• **YOUR INSTRUCTIONS**
The records are to be copied exactly and in full.

• **DATA SHOWN**

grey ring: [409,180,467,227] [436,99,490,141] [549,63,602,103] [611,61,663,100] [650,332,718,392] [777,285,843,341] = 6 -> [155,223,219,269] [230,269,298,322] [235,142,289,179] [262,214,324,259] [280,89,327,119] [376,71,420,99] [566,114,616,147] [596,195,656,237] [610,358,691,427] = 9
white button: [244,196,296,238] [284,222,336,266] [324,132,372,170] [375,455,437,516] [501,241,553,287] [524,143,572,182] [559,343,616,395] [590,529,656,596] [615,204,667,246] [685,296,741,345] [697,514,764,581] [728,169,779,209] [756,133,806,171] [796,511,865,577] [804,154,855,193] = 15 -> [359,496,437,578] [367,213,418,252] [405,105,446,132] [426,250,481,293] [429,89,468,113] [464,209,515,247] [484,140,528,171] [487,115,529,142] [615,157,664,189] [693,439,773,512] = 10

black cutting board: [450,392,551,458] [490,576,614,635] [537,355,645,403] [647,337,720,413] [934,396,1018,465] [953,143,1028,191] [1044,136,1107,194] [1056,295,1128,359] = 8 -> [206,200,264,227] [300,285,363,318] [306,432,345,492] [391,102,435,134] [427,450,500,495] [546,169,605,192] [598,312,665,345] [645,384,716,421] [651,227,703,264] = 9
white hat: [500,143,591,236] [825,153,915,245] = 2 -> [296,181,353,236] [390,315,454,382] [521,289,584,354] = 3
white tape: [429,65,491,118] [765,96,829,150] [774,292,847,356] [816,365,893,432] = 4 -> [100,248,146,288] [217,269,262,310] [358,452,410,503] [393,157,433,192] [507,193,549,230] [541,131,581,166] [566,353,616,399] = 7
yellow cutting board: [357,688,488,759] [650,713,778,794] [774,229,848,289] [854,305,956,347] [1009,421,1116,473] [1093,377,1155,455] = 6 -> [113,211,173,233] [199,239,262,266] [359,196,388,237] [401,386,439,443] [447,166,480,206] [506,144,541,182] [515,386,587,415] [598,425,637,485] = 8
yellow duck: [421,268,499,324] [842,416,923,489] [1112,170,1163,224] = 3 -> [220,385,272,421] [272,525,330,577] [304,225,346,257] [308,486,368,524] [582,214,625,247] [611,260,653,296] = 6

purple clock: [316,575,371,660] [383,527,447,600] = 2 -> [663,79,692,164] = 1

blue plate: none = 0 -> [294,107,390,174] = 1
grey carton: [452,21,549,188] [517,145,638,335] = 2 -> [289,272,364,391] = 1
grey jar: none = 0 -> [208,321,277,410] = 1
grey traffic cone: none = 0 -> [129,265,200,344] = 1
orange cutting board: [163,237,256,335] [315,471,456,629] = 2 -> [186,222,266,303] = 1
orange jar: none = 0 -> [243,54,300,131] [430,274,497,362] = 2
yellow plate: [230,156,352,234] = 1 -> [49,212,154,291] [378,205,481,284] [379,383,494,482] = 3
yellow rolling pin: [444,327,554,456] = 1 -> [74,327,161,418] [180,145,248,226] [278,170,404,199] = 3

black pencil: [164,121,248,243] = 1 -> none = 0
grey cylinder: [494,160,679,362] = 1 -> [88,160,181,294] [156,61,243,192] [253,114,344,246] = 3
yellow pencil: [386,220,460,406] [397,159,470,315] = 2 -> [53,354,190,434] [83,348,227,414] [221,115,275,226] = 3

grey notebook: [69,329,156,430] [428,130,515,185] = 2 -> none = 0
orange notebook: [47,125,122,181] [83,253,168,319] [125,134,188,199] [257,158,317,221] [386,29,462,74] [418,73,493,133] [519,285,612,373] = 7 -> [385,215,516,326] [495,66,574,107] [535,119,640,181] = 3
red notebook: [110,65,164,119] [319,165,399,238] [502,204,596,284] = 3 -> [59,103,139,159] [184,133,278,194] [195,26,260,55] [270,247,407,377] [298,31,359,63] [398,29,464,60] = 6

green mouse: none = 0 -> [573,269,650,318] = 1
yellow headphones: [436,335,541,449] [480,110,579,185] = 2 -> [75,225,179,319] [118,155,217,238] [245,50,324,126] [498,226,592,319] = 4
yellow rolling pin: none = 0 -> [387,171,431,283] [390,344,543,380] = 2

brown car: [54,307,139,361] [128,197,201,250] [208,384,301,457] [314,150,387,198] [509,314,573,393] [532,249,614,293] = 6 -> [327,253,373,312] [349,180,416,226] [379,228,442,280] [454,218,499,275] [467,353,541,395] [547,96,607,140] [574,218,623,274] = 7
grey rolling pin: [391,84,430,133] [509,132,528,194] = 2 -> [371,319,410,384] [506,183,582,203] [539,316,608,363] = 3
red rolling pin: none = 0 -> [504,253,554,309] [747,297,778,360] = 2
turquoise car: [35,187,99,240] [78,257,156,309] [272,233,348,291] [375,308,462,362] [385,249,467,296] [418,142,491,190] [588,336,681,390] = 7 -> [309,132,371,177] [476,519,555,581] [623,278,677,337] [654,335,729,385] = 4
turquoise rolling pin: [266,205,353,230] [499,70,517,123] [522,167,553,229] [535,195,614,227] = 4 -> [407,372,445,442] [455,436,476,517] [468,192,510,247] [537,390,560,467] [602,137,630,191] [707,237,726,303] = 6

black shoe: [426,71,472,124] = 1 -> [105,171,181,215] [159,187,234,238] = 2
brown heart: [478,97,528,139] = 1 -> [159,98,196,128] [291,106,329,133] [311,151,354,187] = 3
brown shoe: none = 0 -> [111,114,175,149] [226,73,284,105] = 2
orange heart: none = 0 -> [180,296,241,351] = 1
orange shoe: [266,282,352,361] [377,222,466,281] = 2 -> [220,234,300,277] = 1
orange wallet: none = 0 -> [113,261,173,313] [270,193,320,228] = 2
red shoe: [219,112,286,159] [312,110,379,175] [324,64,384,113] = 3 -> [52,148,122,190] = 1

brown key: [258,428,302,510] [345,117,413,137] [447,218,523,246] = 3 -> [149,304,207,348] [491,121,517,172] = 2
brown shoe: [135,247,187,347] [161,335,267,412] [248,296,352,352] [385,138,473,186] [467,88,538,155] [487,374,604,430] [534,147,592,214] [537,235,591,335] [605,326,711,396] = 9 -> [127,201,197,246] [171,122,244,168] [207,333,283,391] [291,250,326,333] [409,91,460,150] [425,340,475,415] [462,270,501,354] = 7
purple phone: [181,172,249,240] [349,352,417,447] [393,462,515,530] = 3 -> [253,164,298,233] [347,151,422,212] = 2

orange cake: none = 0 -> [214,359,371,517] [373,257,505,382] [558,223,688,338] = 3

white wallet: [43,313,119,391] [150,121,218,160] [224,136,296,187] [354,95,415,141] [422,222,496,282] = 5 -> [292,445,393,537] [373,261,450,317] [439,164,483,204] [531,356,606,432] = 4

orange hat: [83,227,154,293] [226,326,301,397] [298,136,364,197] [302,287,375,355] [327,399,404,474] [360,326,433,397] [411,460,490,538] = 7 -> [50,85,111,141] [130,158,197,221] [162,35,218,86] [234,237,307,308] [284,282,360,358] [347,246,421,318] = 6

• **RESPONSE**
grey ring: [409,180,467,227] [436,99,490,141] [549,63,602,103] [611,61,663,100] [650,332,718,392] [777,285,843,341] = 6 -> [155,223,219,269] [230,269,298,322] [235,142,289,179] [262,214,324,259] [280,89,327,119] [376,71,420,99] [566,114,616,147] [596,195,656,237] [610,358,691,427] = 9
white button: [244,196,296,238] [284,222,336,266] [324,132,372,170] [375,455,437,516] [501,241,553,287] [524,143,572,182] [559,343,616,395] [590,529,656,596] [615,204,667,246] [685,296,741,345] [697,514,764,581] [728,169,779,209] [756,133,806,171] [796,511,865,577] [804,154,855,193] = 15 -> [359,496,437,578] [367,213,418,252] [405,105,446,132] [426,250,481,293] [429,89,468,113] [464,209,515,247] [484,140,528,171] [487,115,529,142] [615,157,664,189] [693,439,773,512] = 10

black cutting board: [450,392,551,458] [490,576,614,635] [537,355,645,403] [647,337,720,413] [934,396,1018,465] [953,143,1028,191] [1044,136,1107,194] [1056,295,1128,359] = 8 -> [206,200,264,227] [300,285,363,318] [306,432,345,492] [391,102,435,134] [427,450,500,495] [546,169,605,192] [598,312,665,345] [645,384,716,421] [651,227,703,264] = 9
white hat: [500,143,591,236] [825,153,915,245] = 2 -> [296,181,353,236] [390,315,454,382] [521,289,584,354] = 3
white tape: [429,65,491,118] [765,96,829,150] [774,292,847,356] [816,365,893,432] = 4 -> [100,248,146,288] [217,269,262,310] [358,452,410,503] [393,157,433,192] [507,193,549,230] [541,131,581,166] [566,353,616,399] = 7
yellow cutting board: [357,688,488,759] [650,713,778,794] [774,229,848,289] [854,305,956,347] [1009,421,1116,473] [1093,377,1155,455] = 6 -> [113,211,173,233] [199,239,262,266] [359,196,388,237] [401,386,439,443] [447,166,480,206] [506,144,541,182] [515,386,587,415] [598,425,637,485] = 8
yellow duck: [421,268,499,324] [842,416,923,489] [1112,170,1163,224] = 3 -> [220,385,272,421] [272,525,330,577] [304,225,346,257] [308,486,368,524] [582,214,625,247] [611,260,653,296] = 6

purple clock: [316,575,371,660] [383,527,447,600] = 2 -> [663,79,692,164] = 1

blue plate: none = 0 -> [294,107,390,174] = 1
grey carton: [452,21,549,188] [517,145,638,335] = 2 -> [289,272,364,391] = 1
grey jar: none = 0 -> [208,321,277,410] = 1
grey traffic cone: none = 0 -> [129,265,200,344] = 1
orange cutting board: [163,237,256,335] [315,471,456,629] = 2 -> [186,222,266,303] = 1
orange jar: none = 0 -> [243,54,300,131] [430,274,497,362] = 2
yellow plate: [230,156,352,234] = 1 -> [49,212,154,291] [378,205,481,284] [379,383,494,482] = 3
yellow rolling pin: [444,327,554,456] = 1 -> [74,327,161,418] [180,145,248,226] [278,170,404,199] = 3

black pencil: [164,121,248,243] = 1 -> none = 0
grey cylinder: [494,160,679,362] = 1 -> [88,160,181,294] [156,61,243,192] [253,114,344,246] = 3
yellow pencil: [386,220,460,406] [397,159,470,315] = 2 -> [53,354,190,434] [83,348,227,414] [221,115,275,226] = 3

grey notebook: [69,329,156,430] [428,130,515,185] = 2 -> none = 0
orange notebook: [47,125,122,181] [83,253,168,319] [125,134,188,199] [257,158,317,221] [386,29,462,74] [418,73,493,133] [519,285,612,373] = 7 -> [385,215,516,326] [495,66,574,107] [535,119,640,181] = 3
red notebook: [110,65,164,119] [319,165,399,238] [502,204,596,284] = 3 -> [59,103,139,159] [184,133,278,194] [195,26,260,55] [270,247,407,377] [298,31,359,63] [398,29,464,60] = 6

green mouse: none = 0 -> [573,269,650,318] = 1
yellow headphones: [436,335,541,449] [480,110,579,185] = 2 -> [75,225,179,319] [118,155,217,238] [245,50,324,126] [498,226,592,319] = 4
yellow rolling pin: none = 0 -> [387,171,431,283] [390,344,543,380] = 2

brown car: [54,307,139,361] [128,197,201,250] [208,384,301,457] [314,150,387,198] [509,314,573,393] [532,249,614,293] = 6 -> [327,253,373,312] [349,180,416,226] [379,228,442,280] [454,218,499,275] [467,353,541,395] [547,96,607,140] [574,218,623,274] = 7
grey rolling pin: [391,84,430,133] [509,132,528,194] = 2 -> [371,319,410,384] [506,183,582,203] [539,316,608,363] = 3
red rolling pin: none = 0 -> [504,253,554,309] [747,297,778,360] = 2
turquoise car: [35,187,99,240] [78,257,156,309] [272,233,348,291] [375,308,462,362] [385,249,467,296] [418,142,491,190] [588,336,681,390] = 7 -> [309,132,371,177] [476,519,555,581] [623,278,677,337] [654,335,729,385] = 4
turquoise rolling pin: [266,205,353,230] [499,70,517,123] [522,167,553,229] [535,195,614,227] = 4 -> [407,372,445,442] [455,436,476,517] [468,192,510,247] [537,390,560,467] [602,137,630,191] [707,237,726,303] = 6

black shoe: [426,71,472,124] = 1 -> [105,171,181,215] [159,187,234,238] = 2
brown heart: [478,97,528,139] = 1 -> [159,98,196,128] [291,106,329,133] [311,151,354,187] = 3
brown shoe: none = 0 -> [111,114,175,149] [226,73,284,105] = 2
orange heart: none = 0 -> [180,296,241,351] = 1
orange shoe: [266,282,352,361] [377,222,466,281] = 2 -> [220,234,300,277] = 1
orange wallet: none = 0 -> [113,261,173,313] [270,193,320,228] = 2
red shoe: [219,112,286,159] [312,110,379,175] [324,64,384,113] = 3 -> [52,148,122,190] = 1

brown key: [258,428,302,510] [345,117,413,137] [447,218,523,246] = 3 -> [149,304,207,348] [491,121,517,172] = 2
brown shoe: [135,247,187,347] [161,335,267,412] [248,296,352,352] [385,138,473,186] [467,88,538,155] [487,374,604,430] [534,147,592,214] [537,235,591,335] [605,326,711,396] = 9 -> [127,201,197,246] [171,122,244,168] [207,333,283,391] [291,250,326,333] [409,91,460,150] [425,340,475,415] [462,270,501,354] = 7
purple phone: [181,172,249,240] [349,352,417,447] [393,462,515,530] = 3 -> [253,164,298,233] [347,151,422,212] = 2

orange cake: none = 0 -> [214,359,371,517] [373,257,505,382] [558,223,688,338] = 3

white wallet: [43,313,119,391] [150,121,218,160] [224,136,296,187] [354,95,415,141] [422,222,496,282] = 5 -> [292,445,393,537] [373,261,450,317] [439,164,483,204] [531,356,606,432] = 4

orange hat: [83,227,154,293] [226,326,301,397] [298,136,364,197] [302,287,375,355] [327,399,404,474] [360,326,433,397] [411,460,490,538] = 7 -> [50,85,111,141] [130,158,197,221] [162,35,218,86] [234,237,307,308] [284,282,360,358] [347,246,421,318] = 6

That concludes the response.